◆ Problem to work on
Could you repeat every entry below word for word, leaving out the pictures?
##########
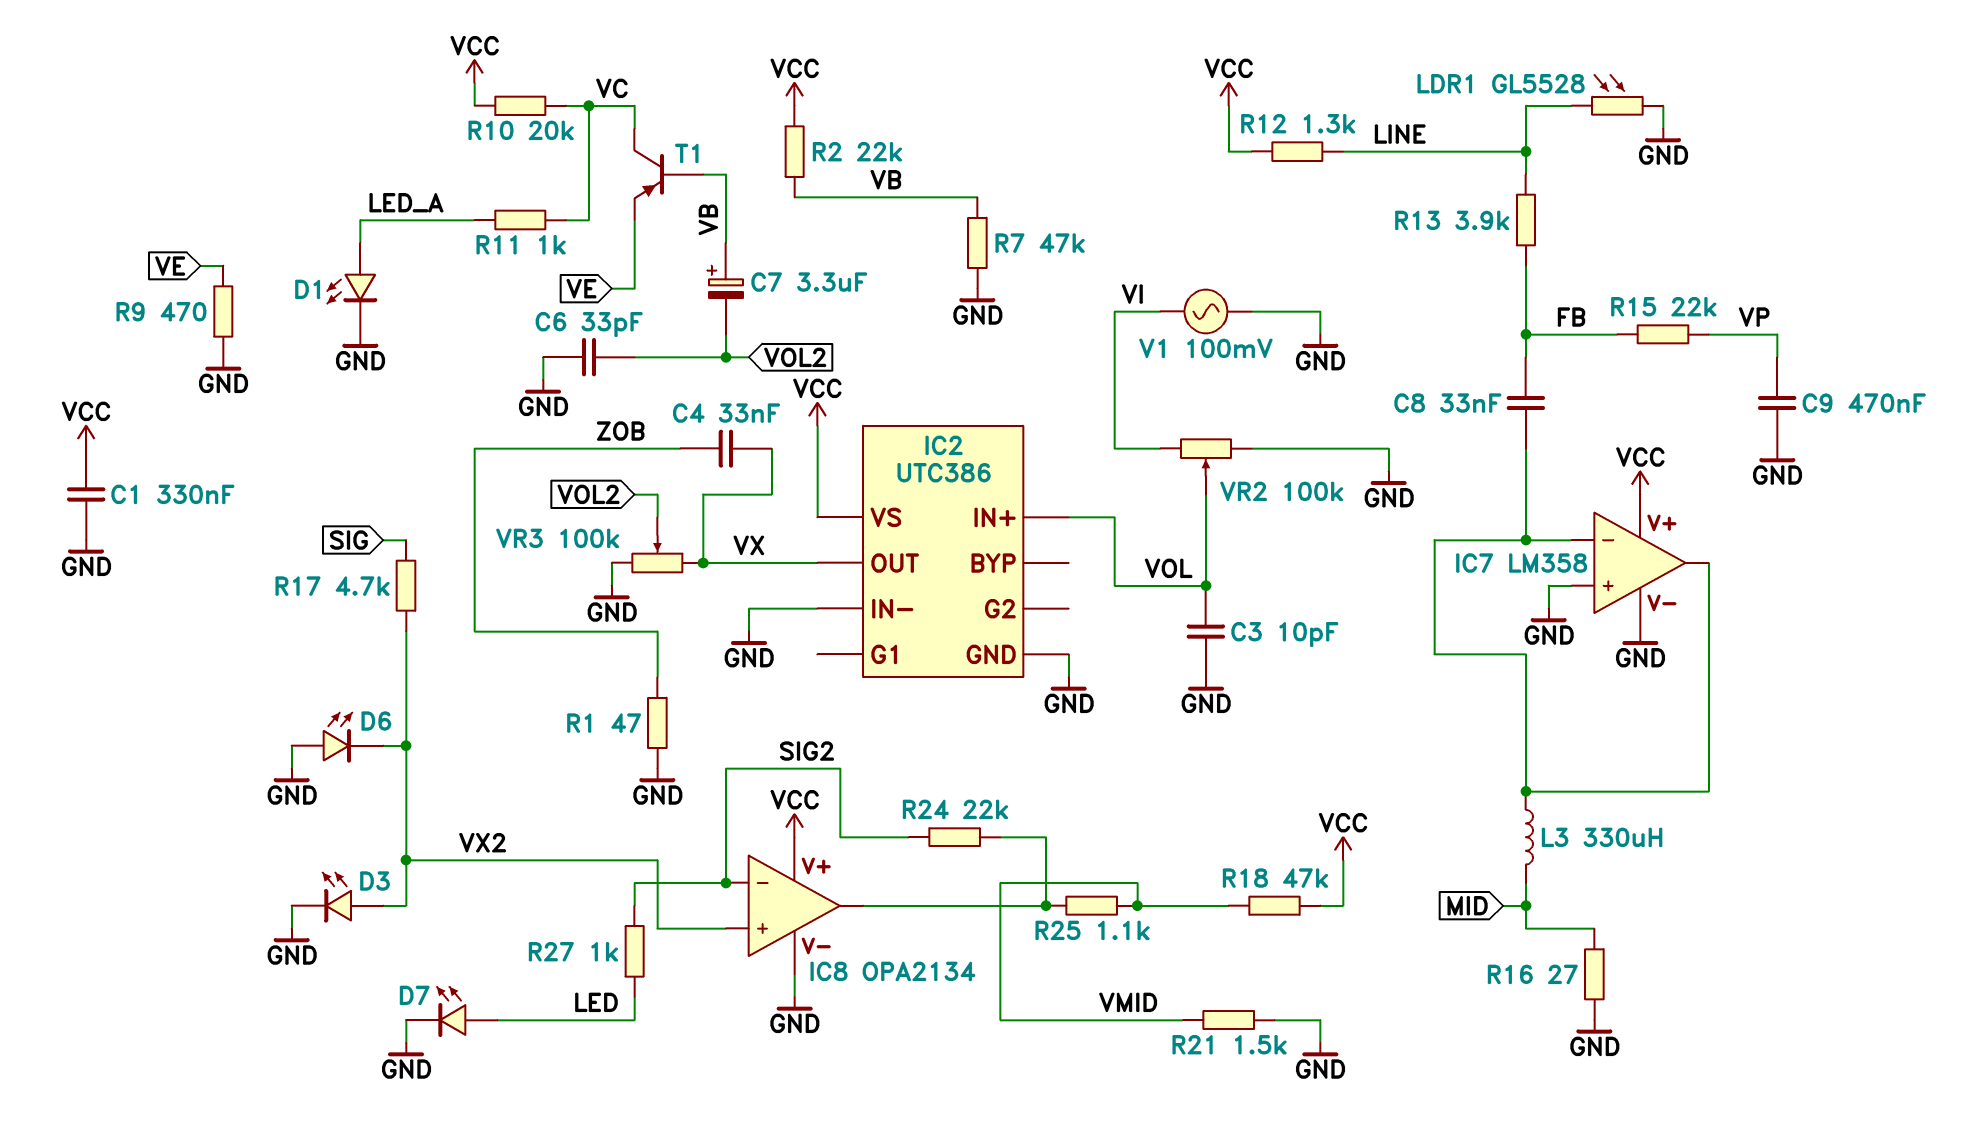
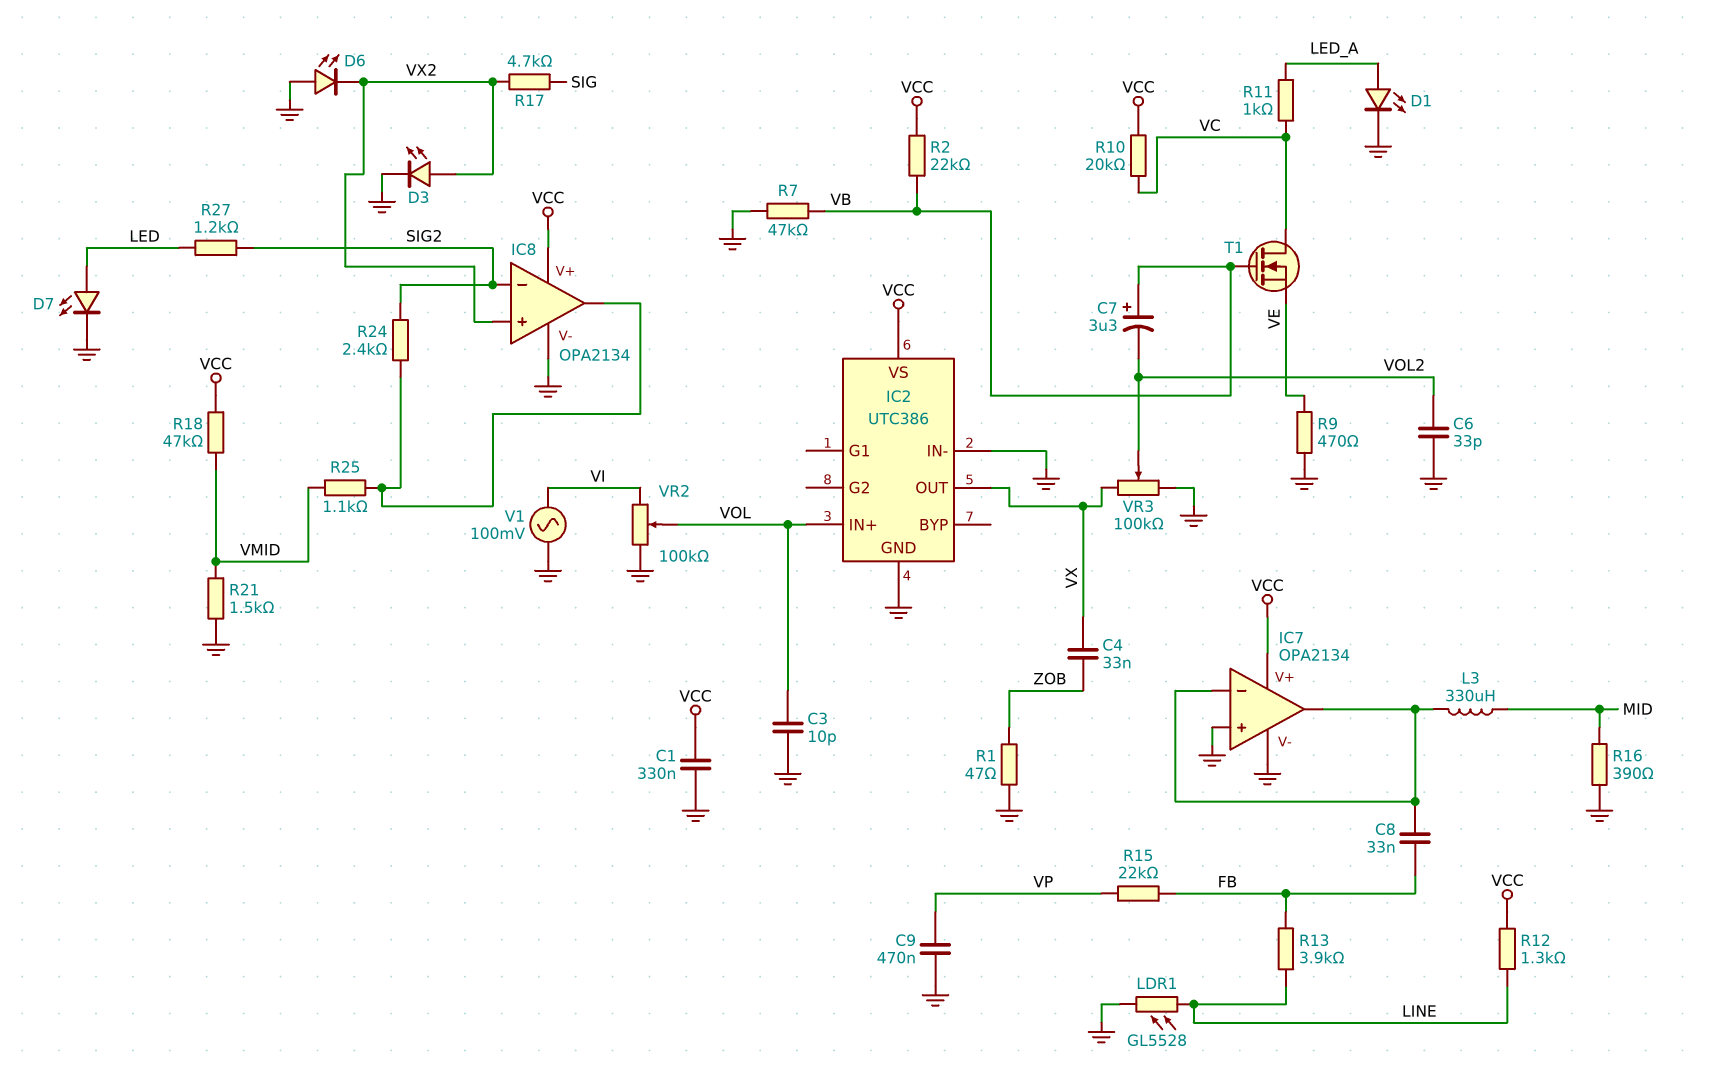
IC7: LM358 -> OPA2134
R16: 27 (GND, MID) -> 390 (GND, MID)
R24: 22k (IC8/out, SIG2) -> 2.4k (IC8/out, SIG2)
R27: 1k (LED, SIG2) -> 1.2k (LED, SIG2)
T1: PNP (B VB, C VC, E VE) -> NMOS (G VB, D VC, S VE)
##########
◆ Answer box
IC7: LM358 -> OPA2134
R16: 27 (GND, MID) -> 390 (GND, MID)
R24: 22k (IC8/out, SIG2) -> 2.4k (IC8/out, SIG2)
R27: 1k (LED, SIG2) -> 1.2k (LED, SIG2)
T1: PNP (B VB, C VC, E VE) -> NMOS (G VB, D VC, S VE)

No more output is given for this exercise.